(Source data)
════════════════════
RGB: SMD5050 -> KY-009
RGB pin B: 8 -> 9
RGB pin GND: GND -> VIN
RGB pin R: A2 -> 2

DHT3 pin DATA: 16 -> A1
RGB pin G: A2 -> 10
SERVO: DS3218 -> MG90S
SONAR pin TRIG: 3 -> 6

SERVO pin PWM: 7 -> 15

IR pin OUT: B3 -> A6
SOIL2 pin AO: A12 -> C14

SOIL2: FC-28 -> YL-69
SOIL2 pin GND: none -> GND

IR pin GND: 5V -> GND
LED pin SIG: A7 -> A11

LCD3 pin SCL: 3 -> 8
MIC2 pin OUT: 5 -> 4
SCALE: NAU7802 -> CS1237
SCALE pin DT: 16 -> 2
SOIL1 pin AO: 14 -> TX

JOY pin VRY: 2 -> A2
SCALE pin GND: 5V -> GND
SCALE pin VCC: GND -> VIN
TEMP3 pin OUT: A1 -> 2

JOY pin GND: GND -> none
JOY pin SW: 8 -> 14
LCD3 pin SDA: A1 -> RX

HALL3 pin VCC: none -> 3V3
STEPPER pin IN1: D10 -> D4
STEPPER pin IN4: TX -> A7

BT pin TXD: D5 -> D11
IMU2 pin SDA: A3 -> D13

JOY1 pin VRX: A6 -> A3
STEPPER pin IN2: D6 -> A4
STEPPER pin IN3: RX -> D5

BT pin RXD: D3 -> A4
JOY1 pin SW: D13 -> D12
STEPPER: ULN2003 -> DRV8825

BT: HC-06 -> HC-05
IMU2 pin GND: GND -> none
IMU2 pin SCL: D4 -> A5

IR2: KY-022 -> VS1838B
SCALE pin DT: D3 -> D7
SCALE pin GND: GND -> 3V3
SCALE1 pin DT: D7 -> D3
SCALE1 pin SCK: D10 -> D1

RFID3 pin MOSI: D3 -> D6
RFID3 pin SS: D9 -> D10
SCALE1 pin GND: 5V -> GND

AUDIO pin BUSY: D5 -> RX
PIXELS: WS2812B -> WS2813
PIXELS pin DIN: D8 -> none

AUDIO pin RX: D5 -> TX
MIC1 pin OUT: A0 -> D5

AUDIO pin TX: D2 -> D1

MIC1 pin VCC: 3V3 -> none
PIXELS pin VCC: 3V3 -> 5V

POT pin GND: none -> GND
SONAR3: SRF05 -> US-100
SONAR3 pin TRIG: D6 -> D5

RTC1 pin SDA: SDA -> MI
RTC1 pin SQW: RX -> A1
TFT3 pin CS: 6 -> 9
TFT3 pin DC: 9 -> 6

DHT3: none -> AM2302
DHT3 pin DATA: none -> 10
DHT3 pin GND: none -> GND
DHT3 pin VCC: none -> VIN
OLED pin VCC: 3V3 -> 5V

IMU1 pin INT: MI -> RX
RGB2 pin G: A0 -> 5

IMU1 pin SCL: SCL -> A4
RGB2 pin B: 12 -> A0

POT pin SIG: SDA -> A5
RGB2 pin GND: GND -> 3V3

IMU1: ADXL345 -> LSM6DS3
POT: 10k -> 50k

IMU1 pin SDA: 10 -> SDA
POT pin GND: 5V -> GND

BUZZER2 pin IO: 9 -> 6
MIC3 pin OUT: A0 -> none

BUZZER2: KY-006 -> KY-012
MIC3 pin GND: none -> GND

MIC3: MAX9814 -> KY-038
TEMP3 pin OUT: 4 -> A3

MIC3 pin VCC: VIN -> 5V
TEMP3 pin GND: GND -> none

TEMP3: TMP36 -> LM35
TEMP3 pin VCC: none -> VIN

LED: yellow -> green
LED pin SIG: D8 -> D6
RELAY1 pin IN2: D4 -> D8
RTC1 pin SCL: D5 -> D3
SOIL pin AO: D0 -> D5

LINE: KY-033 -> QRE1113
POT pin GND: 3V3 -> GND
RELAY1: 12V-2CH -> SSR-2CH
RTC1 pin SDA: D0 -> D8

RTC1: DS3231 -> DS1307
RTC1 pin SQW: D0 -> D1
════════════════════
** Required work **
Which lines of the records contain the word "AUDIO"? Copy each of them.

** Reply **
AUDIO pin BUSY: D5 -> RX
AUDIO pin RX: D5 -> TX
AUDIO pin TX: D2 -> D1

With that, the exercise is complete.